- [Provided entries]
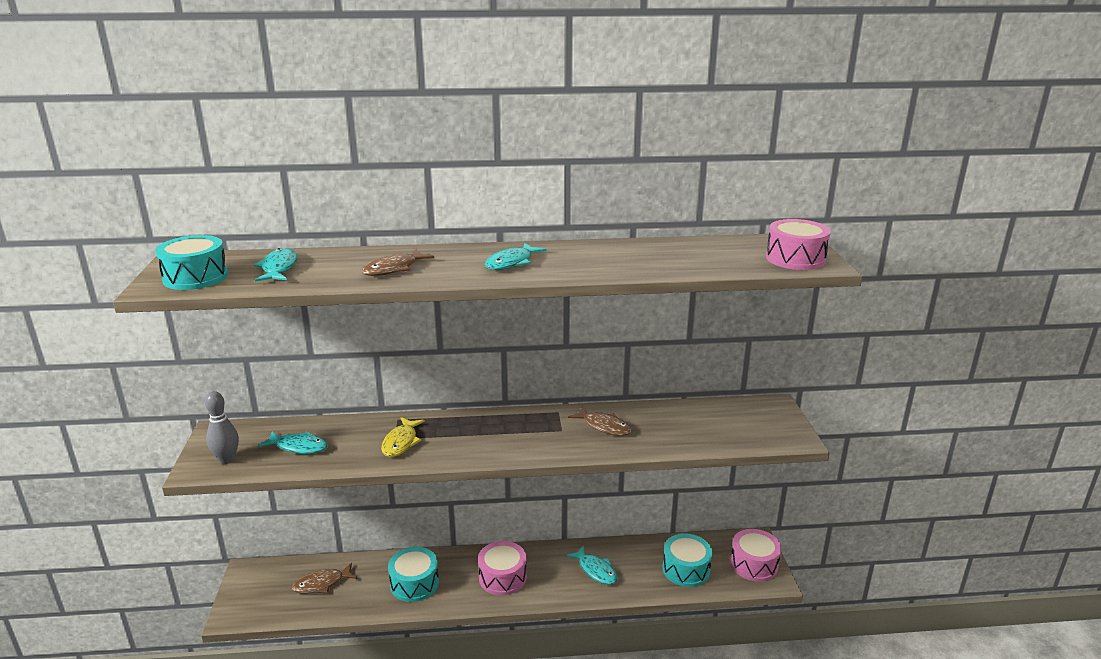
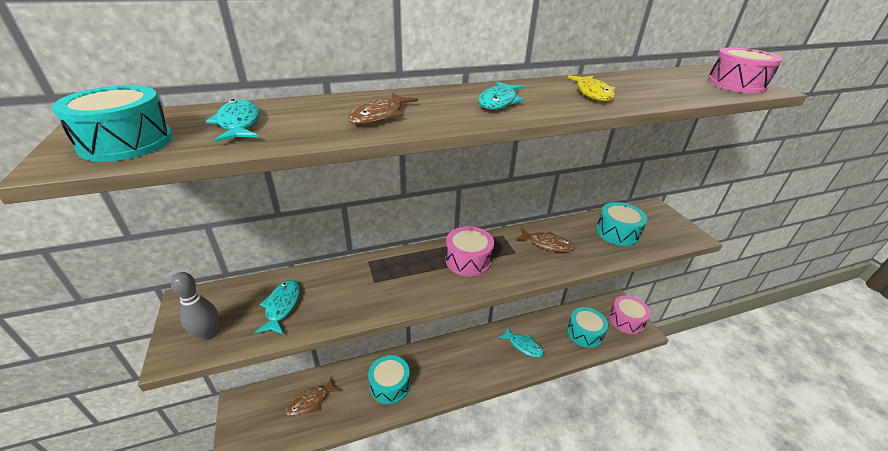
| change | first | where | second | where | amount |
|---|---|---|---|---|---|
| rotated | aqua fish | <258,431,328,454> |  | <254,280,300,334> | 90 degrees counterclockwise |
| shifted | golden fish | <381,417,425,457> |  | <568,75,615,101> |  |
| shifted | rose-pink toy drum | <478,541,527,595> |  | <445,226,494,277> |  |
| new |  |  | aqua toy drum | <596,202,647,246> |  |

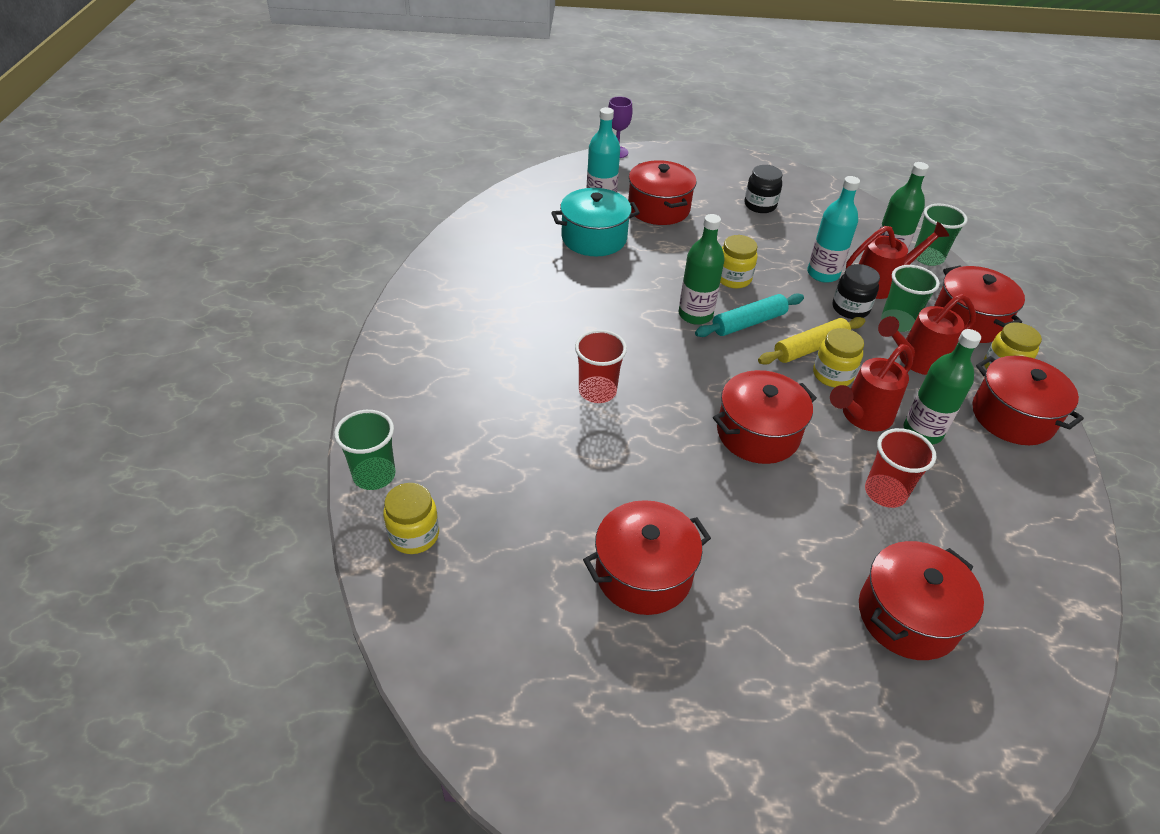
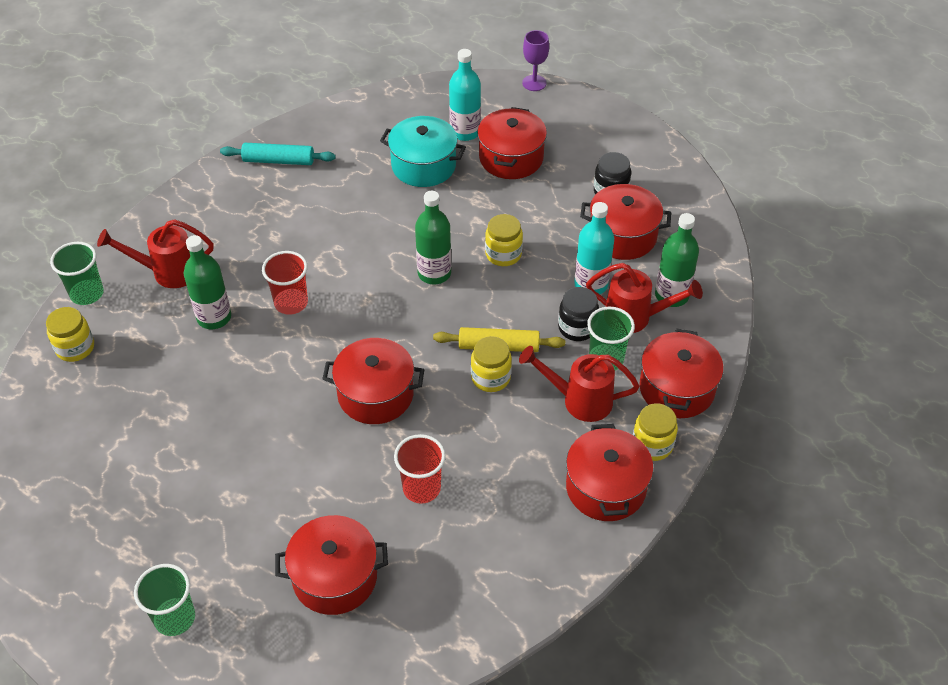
| change | first | where | second | where | amount |
|---|---|---|---|---|---|
| shifted | red stockpot | <583,500,711,615> |  | <580,184,671,260> |  |
| shifted | aqua pastry roller | <695,293,804,337> |  | <220,143,336,165> |  |
| shifted | red sprinkling can | <830,344,913,432> |  | <97,219,214,288> |  |
| shifted | emerald flask | <903,329,981,444> |  | <184,235,231,329> |  |
| shifted | emerald tumbler | <914,204,968,266> |  | <134,564,195,636> |  |

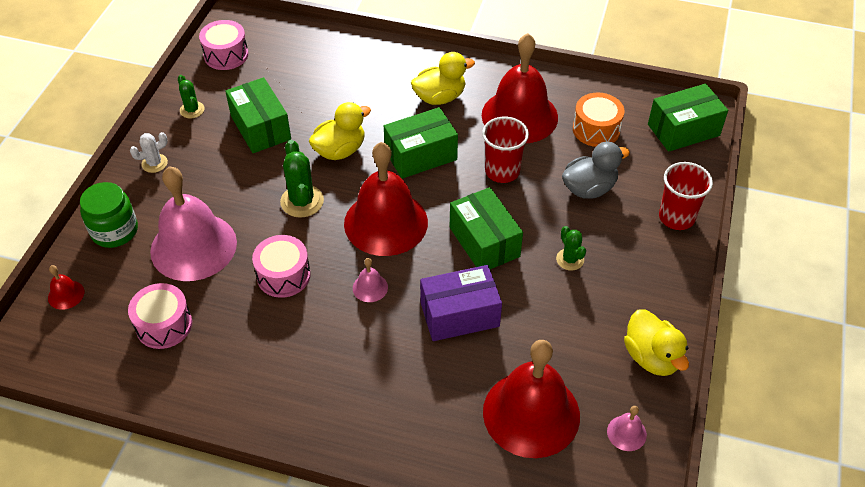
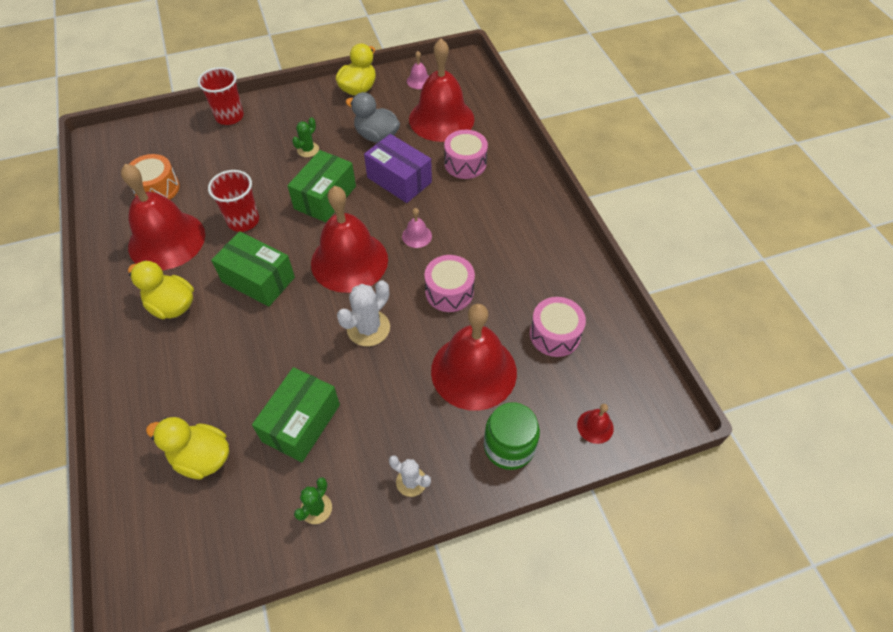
| change | first | where | second | where | amount |
|---|---|---|---|---|---|
| repainted | rose-pink bell | <150,166,237,281> | red bell | <431,304,517,411> |  |
| shifted | rose-pink toy drum | <199,20,249,70> |  | <444,130,488,179> |  |
| repainted | emerald prickly plant | <280,140,324,218> | pure white prickly plant | <337,280,390,346> |  |
| shifted | golden rubber duck | <309,102,371,160> |  | <146,417,229,479> |  |
| shifted | gray rubber duck | <562,142,630,199> |  | <346,92,400,143> |  |
| gone | emerald parcel | <648,84,728,152> |  |  |  |

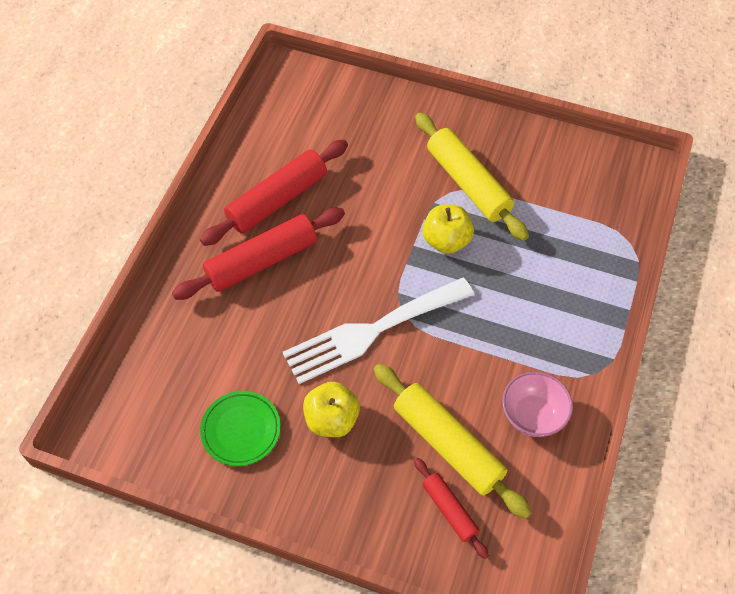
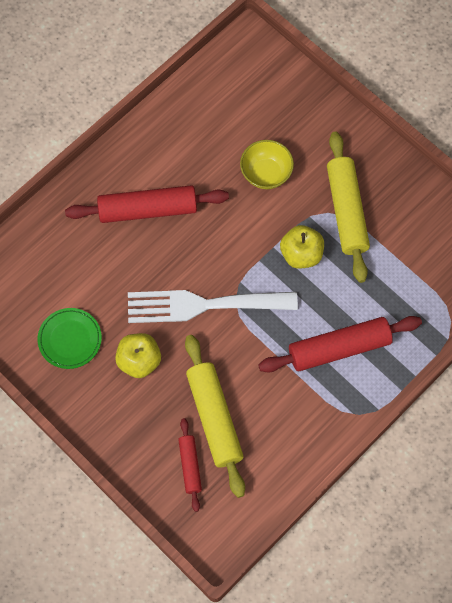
| change | first | where | second | where | amount |
|---|---|---|---|---|---|
| shifted | red pastry roller | <200,140,348,246> |  | <258,316,422,373> |  |
| gone | rose-pink bowl | <502,372,573,437> |  |  |  |
| new |  |  | golden bowl | <240,140,294,189> |  |

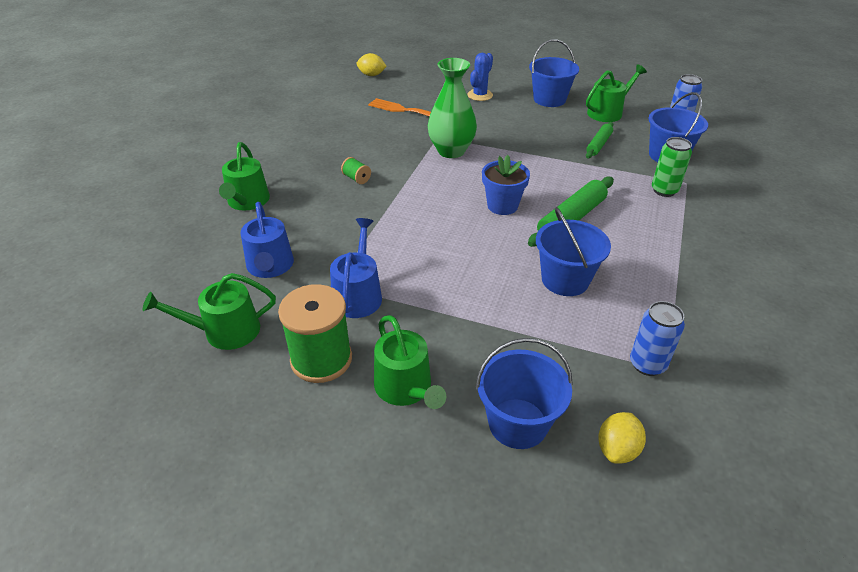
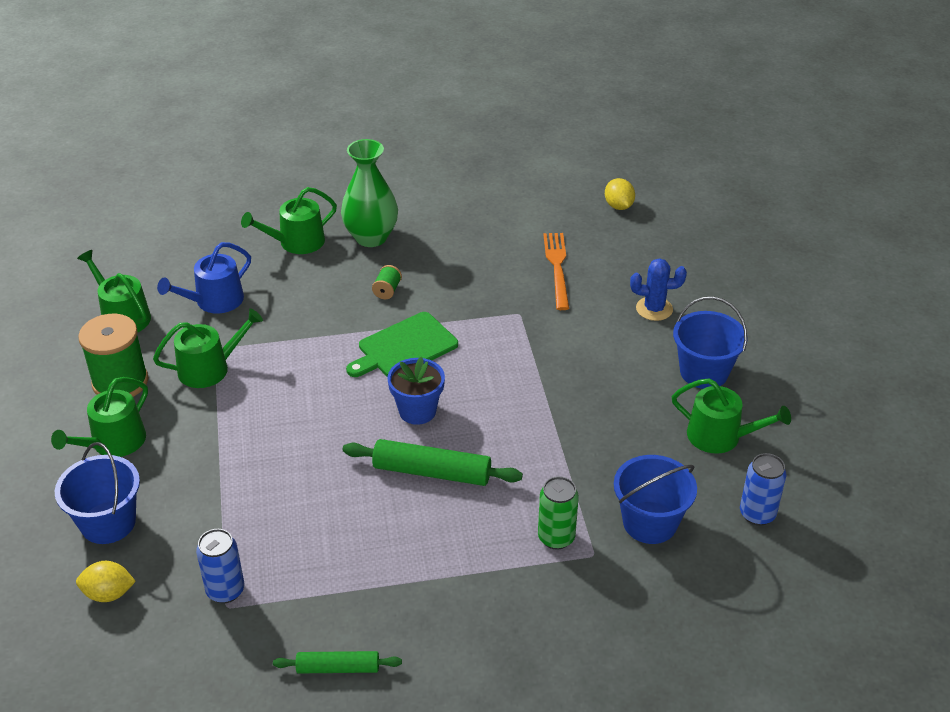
| change | first | where | second | where | amount |
|---|---|---|---|---|---|
| repainted | cobalt sprinkling can | <330,218,382,318> | emerald sprinkling can | <153,309,263,388> |  |
| shifted | emerald flower vase | <428,58,477,158> |  | <341,139,398,247> |  |
| gone | cobalt bucket | <536,207,611,296> |  |  |  |
| shifted | emerald pastry roller | <586,122,614,158> |  | <273,651,402,673> |  |
| new |  |  | emerald cutting board | <346,312,458,377> |  |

- [Required work]
Collect the lines of the data that carry the word "fish".

- [Answer space]
| rotated | aqua fish | <258,431,328,454> |  | <254,280,300,334> | 90 degrees counterclockwise |
| shifted | golden fish | <381,417,425,457> |  | <568,75,615,101> |  |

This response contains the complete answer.